Colored item counts

= = = =

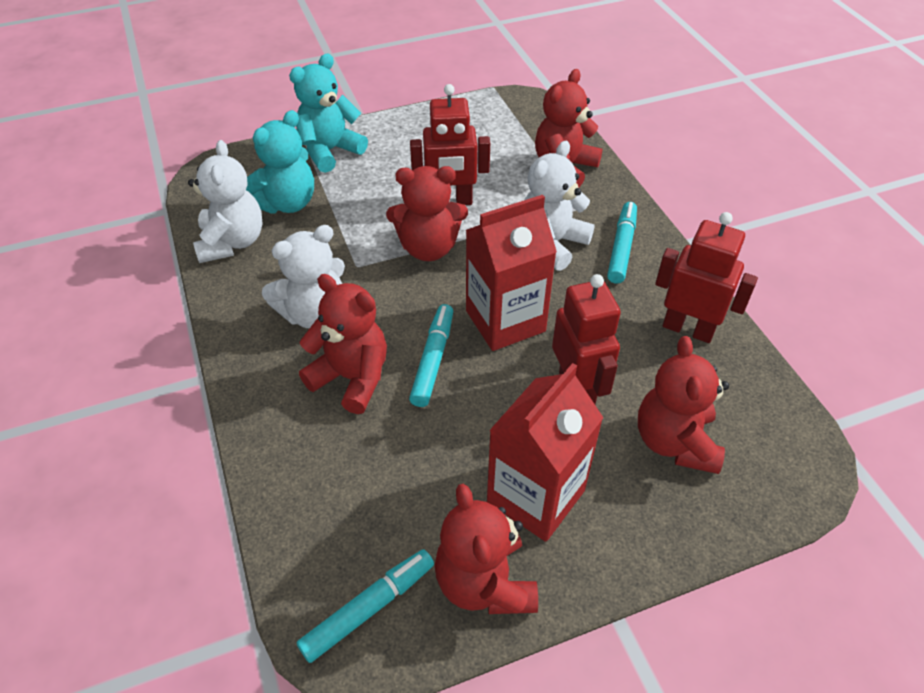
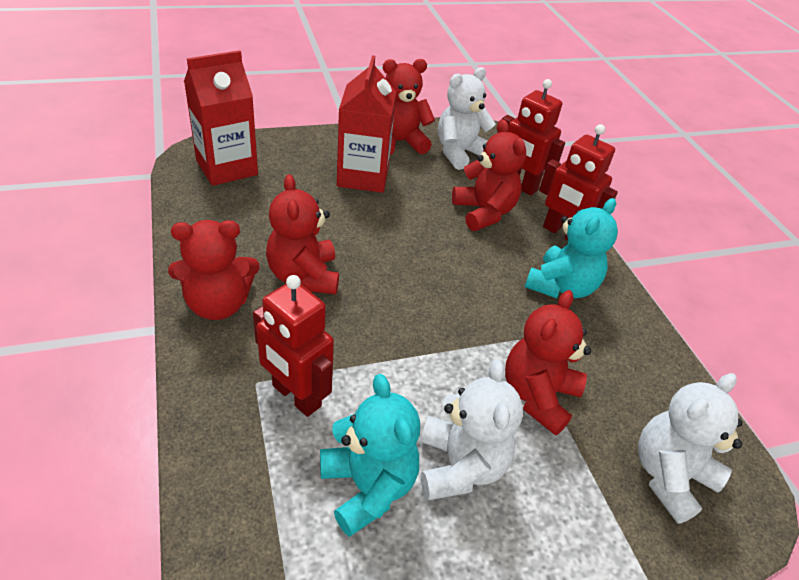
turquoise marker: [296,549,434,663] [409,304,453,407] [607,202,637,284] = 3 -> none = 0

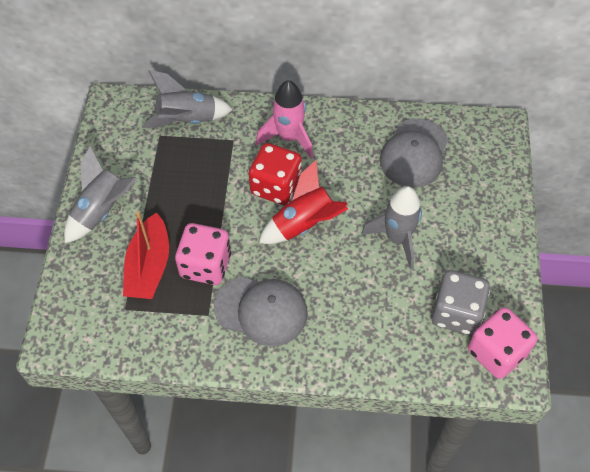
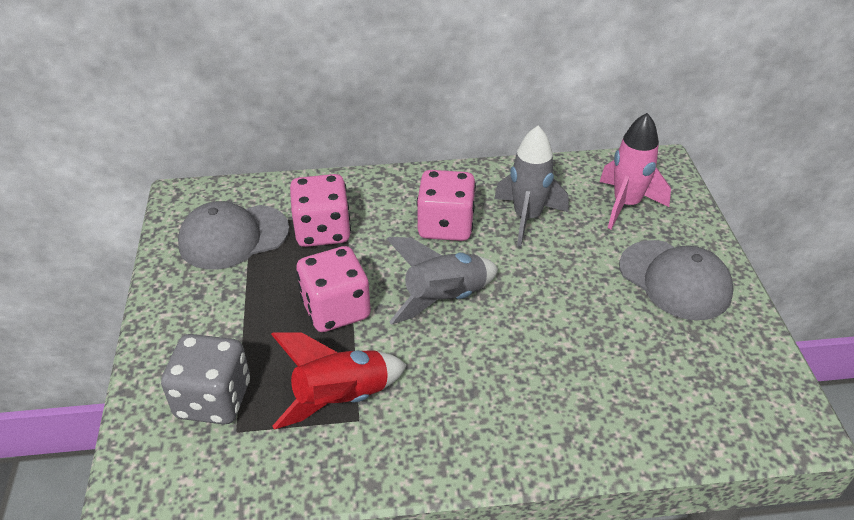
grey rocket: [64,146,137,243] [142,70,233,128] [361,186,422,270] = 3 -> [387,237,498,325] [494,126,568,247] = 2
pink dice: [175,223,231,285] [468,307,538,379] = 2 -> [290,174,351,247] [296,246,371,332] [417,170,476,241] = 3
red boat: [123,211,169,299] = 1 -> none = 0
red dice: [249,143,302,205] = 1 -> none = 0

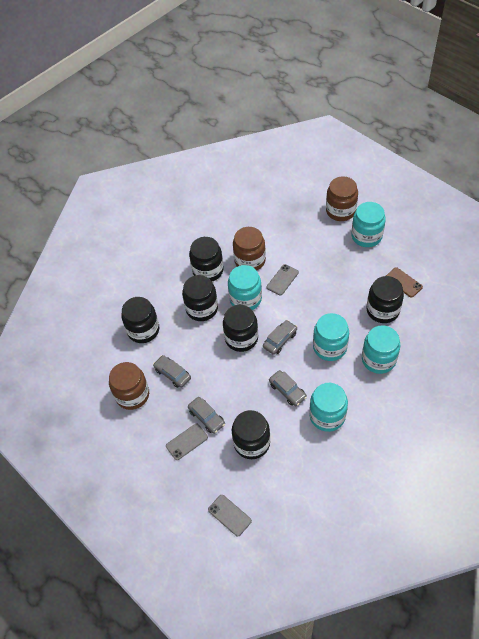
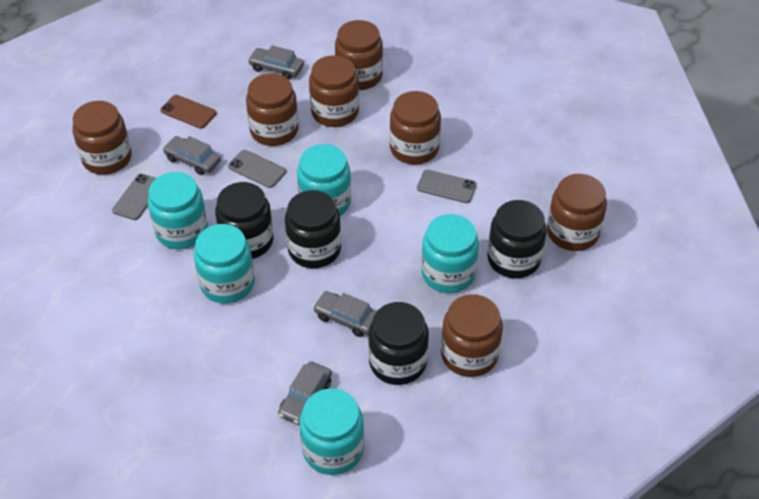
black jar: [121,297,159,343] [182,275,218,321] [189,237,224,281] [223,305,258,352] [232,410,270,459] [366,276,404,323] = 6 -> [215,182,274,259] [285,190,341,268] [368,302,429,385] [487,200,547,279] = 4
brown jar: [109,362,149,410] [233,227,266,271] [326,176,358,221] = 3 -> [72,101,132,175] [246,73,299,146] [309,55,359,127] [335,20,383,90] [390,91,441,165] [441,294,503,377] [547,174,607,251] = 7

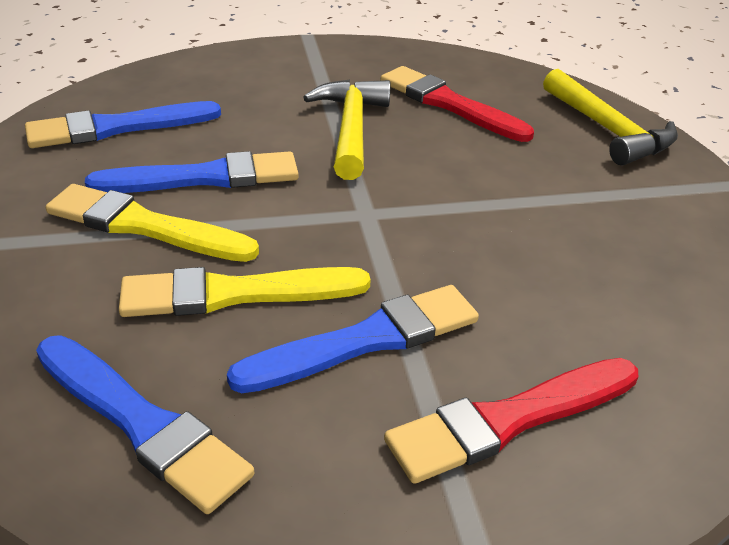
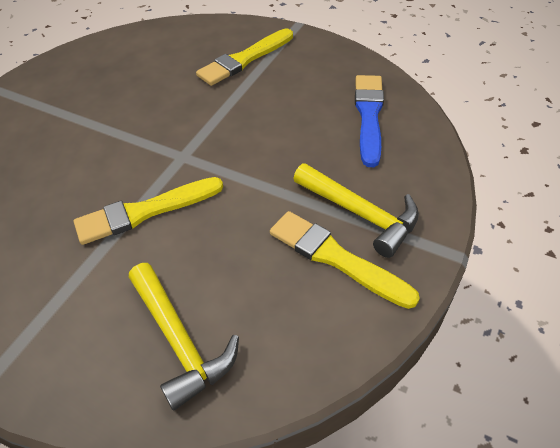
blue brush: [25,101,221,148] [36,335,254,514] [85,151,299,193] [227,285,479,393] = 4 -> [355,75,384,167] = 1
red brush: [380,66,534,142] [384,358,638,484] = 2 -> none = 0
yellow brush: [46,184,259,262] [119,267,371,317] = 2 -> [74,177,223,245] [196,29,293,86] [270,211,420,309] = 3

= = = =

▶ [Requirement]: Restating the data word for word is the task, and pictures are to be omitted.

▶ [Output of the task]:
turquoise marker: [296,549,434,663] [409,304,453,407] [607,202,637,284] = 3 -> none = 0

grey rocket: [64,146,137,243] [142,70,233,128] [361,186,422,270] = 3 -> [387,237,498,325] [494,126,568,247] = 2
pink dice: [175,223,231,285] [468,307,538,379] = 2 -> [290,174,351,247] [296,246,371,332] [417,170,476,241] = 3
red boat: [123,211,169,299] = 1 -> none = 0
red dice: [249,143,302,205] = 1 -> none = 0

black jar: [121,297,159,343] [182,275,218,321] [189,237,224,281] [223,305,258,352] [232,410,270,459] [366,276,404,323] = 6 -> [215,182,274,259] [285,190,341,268] [368,302,429,385] [487,200,547,279] = 4
brown jar: [109,362,149,410] [233,227,266,271] [326,176,358,221] = 3 -> [72,101,132,175] [246,73,299,146] [309,55,359,127] [335,20,383,90] [390,91,441,165] [441,294,503,377] [547,174,607,251] = 7

blue brush: [25,101,221,148] [36,335,254,514] [85,151,299,193] [227,285,479,393] = 4 -> [355,75,384,167] = 1
red brush: [380,66,534,142] [384,358,638,484] = 2 -> none = 0
yellow brush: [46,184,259,262] [119,267,371,317] = 2 -> [74,177,223,245] [196,29,293,86] [270,211,420,309] = 3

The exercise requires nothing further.